* [WHAT TO DO] Swap every "gray hexagon" in the data below for "silver hexagon", then write out all the lines again with nothing else changed.

* [RECORDS PROVIDED]

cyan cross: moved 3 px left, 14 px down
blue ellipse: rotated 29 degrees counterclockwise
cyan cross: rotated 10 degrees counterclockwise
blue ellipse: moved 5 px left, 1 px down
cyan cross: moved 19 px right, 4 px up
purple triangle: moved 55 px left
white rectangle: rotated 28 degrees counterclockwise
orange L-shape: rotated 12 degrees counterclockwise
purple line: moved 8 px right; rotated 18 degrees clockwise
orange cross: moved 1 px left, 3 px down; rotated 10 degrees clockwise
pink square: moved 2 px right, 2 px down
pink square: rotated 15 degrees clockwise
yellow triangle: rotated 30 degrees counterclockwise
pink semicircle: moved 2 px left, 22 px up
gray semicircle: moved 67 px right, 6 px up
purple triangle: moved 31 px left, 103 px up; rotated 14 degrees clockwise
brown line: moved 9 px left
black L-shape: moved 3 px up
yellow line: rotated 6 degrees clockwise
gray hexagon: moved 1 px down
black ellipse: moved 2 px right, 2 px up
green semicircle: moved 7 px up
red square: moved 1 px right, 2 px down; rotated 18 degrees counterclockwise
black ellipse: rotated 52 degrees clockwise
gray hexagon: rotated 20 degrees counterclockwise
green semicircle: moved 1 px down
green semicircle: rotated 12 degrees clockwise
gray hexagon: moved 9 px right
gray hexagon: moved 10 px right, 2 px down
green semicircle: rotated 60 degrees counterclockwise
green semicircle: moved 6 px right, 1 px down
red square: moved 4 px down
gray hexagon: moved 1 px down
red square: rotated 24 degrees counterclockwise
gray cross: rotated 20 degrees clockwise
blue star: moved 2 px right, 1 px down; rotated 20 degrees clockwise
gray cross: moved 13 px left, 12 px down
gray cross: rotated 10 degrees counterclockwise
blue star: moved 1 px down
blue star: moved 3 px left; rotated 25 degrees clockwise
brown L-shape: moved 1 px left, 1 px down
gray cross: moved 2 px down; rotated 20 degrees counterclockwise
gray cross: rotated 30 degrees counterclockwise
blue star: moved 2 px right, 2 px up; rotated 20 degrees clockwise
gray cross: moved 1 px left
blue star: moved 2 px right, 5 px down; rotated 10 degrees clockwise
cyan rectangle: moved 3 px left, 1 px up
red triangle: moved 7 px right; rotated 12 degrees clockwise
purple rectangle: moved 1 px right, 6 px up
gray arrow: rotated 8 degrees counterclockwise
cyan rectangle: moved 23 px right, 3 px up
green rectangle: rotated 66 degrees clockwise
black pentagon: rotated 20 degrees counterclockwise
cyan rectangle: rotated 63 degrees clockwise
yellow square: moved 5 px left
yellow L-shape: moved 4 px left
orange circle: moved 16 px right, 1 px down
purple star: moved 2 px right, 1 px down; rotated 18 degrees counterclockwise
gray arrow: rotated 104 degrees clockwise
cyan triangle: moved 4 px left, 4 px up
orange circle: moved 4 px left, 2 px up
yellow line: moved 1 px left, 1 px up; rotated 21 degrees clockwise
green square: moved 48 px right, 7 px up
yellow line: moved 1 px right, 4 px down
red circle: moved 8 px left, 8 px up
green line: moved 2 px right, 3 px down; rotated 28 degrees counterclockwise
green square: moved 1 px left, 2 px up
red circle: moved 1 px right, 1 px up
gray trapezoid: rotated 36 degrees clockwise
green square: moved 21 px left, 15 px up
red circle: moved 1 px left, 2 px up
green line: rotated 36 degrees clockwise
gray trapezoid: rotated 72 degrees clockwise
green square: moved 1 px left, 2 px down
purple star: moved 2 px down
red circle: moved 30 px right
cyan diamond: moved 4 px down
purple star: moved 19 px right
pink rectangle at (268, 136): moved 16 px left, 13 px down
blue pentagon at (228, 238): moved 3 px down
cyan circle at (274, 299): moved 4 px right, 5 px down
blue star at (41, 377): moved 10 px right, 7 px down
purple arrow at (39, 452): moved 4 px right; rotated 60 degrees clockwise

* [THE COMPLETED TASK]
cyan cross: moved 3 px left, 14 px down
blue ellipse: rotated 29 degrees counterclockwise
cyan cross: rotated 10 degrees counterclockwise
blue ellipse: moved 5 px left, 1 px down
cyan cross: moved 19 px right, 4 px up
purple triangle: moved 55 px left
white rectangle: rotated 28 degrees counterclockwise
orange L-shape: rotated 12 degrees counterclockwise
purple line: moved 8 px right; rotated 18 degrees clockwise
orange cross: moved 1 px left, 3 px down; rotated 10 degrees clockwise
pink square: moved 2 px right, 2 px down
pink square: rotated 15 degrees clockwise
yellow triangle: rotated 30 degrees counterclockwise
pink semicircle: moved 2 px left, 22 px up
gray semicircle: moved 67 px right, 6 px up
purple triangle: moved 31 px left, 103 px up; rotated 14 degrees clockwise
brown line: moved 9 px left
black L-shape: moved 3 px up
yellow line: rotated 6 degrees clockwise
silver hexagon: moved 1 px down
black ellipse: moved 2 px right, 2 px up
green semicircle: moved 7 px up
red square: moved 1 px right, 2 px down; rotated 18 degrees counterclockwise
black ellipse: rotated 52 degrees clockwise
silver hexagon: rotated 20 degrees counterclockwise
green semicircle: moved 1 px down
green semicircle: rotated 12 degrees clockwise
silver hexagon: moved 9 px right
silver hexagon: moved 10 px right, 2 px down
green semicircle: rotated 60 degrees counterclockwise
green semicircle: moved 6 px right, 1 px down
red square: moved 4 px down
silver hexagon: moved 1 px down
red square: rotated 24 degrees counterclockwise
gray cross: rotated 20 degrees clockwise
blue star: moved 2 px right, 1 px down; rotated 20 degrees clockwise
gray cross: moved 13 px left, 12 px down
gray cross: rotated 10 degrees counterclockwise
blue star: moved 1 px down
blue star: moved 3 px left; rotated 25 degrees clockwise
brown L-shape: moved 1 px left, 1 px down
gray cross: moved 2 px down; rotated 20 degrees counterclockwise
gray cross: rotated 30 degrees counterclockwise
blue star: moved 2 px right, 2 px up; rotated 20 degrees clockwise
gray cross: moved 1 px left
blue star: moved 2 px right, 5 px down; rotated 10 degrees clockwise
cyan rectangle: moved 3 px left, 1 px up
red triangle: moved 7 px right; rotated 12 degrees clockwise
purple rectangle: moved 1 px right, 6 px up
gray arrow: rotated 8 degrees counterclockwise
cyan rectangle: moved 23 px right, 3 px up
green rectangle: rotated 66 degrees clockwise
black pentagon: rotated 20 degrees counterclockwise
cyan rectangle: rotated 63 degrees clockwise
yellow square: moved 5 px left
yellow L-shape: moved 4 px left
orange circle: moved 16 px right, 1 px down
purple star: moved 2 px right, 1 px down; rotated 18 degrees counterclockwise
gray arrow: rotated 104 degrees clockwise
cyan triangle: moved 4 px left, 4 px up
orange circle: moved 4 px left, 2 px up
yellow line: moved 1 px left, 1 px up; rotated 21 degrees clockwise
green square: moved 48 px right, 7 px up
yellow line: moved 1 px right, 4 px down
red circle: moved 8 px left, 8 px up
green line: moved 2 px right, 3 px down; rotated 28 degrees counterclockwise
green square: moved 1 px left, 2 px up
red circle: moved 1 px right, 1 px up
gray trapezoid: rotated 36 degrees clockwise
green square: moved 21 px left, 15 px up
red circle: moved 1 px left, 2 px up
green line: rotated 36 degrees clockwise
gray trapezoid: rotated 72 degrees clockwise
green square: moved 1 px left, 2 px down
purple star: moved 2 px down
red circle: moved 30 px right
cyan diamond: moved 4 px down
purple star: moved 19 px right
pink rectangle at (268, 136): moved 16 px left, 13 px down
blue pentagon at (228, 238): moved 3 px down
cyan circle at (274, 299): moved 4 px right, 5 px down
blue star at (41, 377): moved 10 px right, 7 px down
purple arrow at (39, 452): moved 4 px right; rotated 60 degrees clockwise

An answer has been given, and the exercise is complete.